_TASK PROMPT:_
Pick out each line of the records below that contains the string "word". Case counts.

(Data entries)

====

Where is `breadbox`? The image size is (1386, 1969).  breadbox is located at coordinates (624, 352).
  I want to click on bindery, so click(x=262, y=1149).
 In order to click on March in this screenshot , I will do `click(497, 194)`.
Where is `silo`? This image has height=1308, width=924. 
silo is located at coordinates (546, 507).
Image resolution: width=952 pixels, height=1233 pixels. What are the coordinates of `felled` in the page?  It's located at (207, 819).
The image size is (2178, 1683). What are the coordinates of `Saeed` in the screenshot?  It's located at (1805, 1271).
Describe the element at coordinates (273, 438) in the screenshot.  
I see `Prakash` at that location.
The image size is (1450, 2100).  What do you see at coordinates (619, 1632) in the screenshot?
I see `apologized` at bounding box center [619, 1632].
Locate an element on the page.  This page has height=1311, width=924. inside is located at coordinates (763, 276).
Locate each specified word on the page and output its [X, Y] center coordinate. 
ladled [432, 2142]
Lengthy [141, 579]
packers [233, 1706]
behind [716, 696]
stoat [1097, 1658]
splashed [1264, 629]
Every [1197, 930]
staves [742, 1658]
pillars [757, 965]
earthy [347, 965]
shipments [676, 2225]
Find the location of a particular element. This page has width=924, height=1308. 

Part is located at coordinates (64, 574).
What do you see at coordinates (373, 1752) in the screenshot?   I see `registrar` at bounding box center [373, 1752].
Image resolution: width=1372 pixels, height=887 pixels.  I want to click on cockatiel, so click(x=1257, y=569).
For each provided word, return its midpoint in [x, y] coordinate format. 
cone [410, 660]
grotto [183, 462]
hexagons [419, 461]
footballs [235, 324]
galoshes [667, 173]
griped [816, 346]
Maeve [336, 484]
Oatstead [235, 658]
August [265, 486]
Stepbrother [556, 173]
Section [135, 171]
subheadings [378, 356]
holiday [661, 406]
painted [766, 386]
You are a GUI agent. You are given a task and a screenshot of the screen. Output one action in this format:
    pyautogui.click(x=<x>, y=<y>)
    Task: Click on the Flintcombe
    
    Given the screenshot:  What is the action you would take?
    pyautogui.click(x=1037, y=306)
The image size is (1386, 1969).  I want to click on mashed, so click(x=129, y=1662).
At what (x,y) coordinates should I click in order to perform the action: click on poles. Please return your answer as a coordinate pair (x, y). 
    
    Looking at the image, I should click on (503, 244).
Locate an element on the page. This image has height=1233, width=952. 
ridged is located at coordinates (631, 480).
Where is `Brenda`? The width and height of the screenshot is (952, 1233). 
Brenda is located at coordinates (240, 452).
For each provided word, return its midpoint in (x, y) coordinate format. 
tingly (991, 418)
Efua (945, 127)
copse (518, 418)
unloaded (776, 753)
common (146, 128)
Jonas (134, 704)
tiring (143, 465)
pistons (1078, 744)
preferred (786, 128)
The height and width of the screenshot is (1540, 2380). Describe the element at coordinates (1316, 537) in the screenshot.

====

_ANSWER FOR THE TASK:_
Locate each specified word on the page and output its [X, Y] center coordinate. 
For each provided word, return its midpoint in [x, y] coordinate format. 
For each provided word, return its midpoint in (x, y) coordinate format. 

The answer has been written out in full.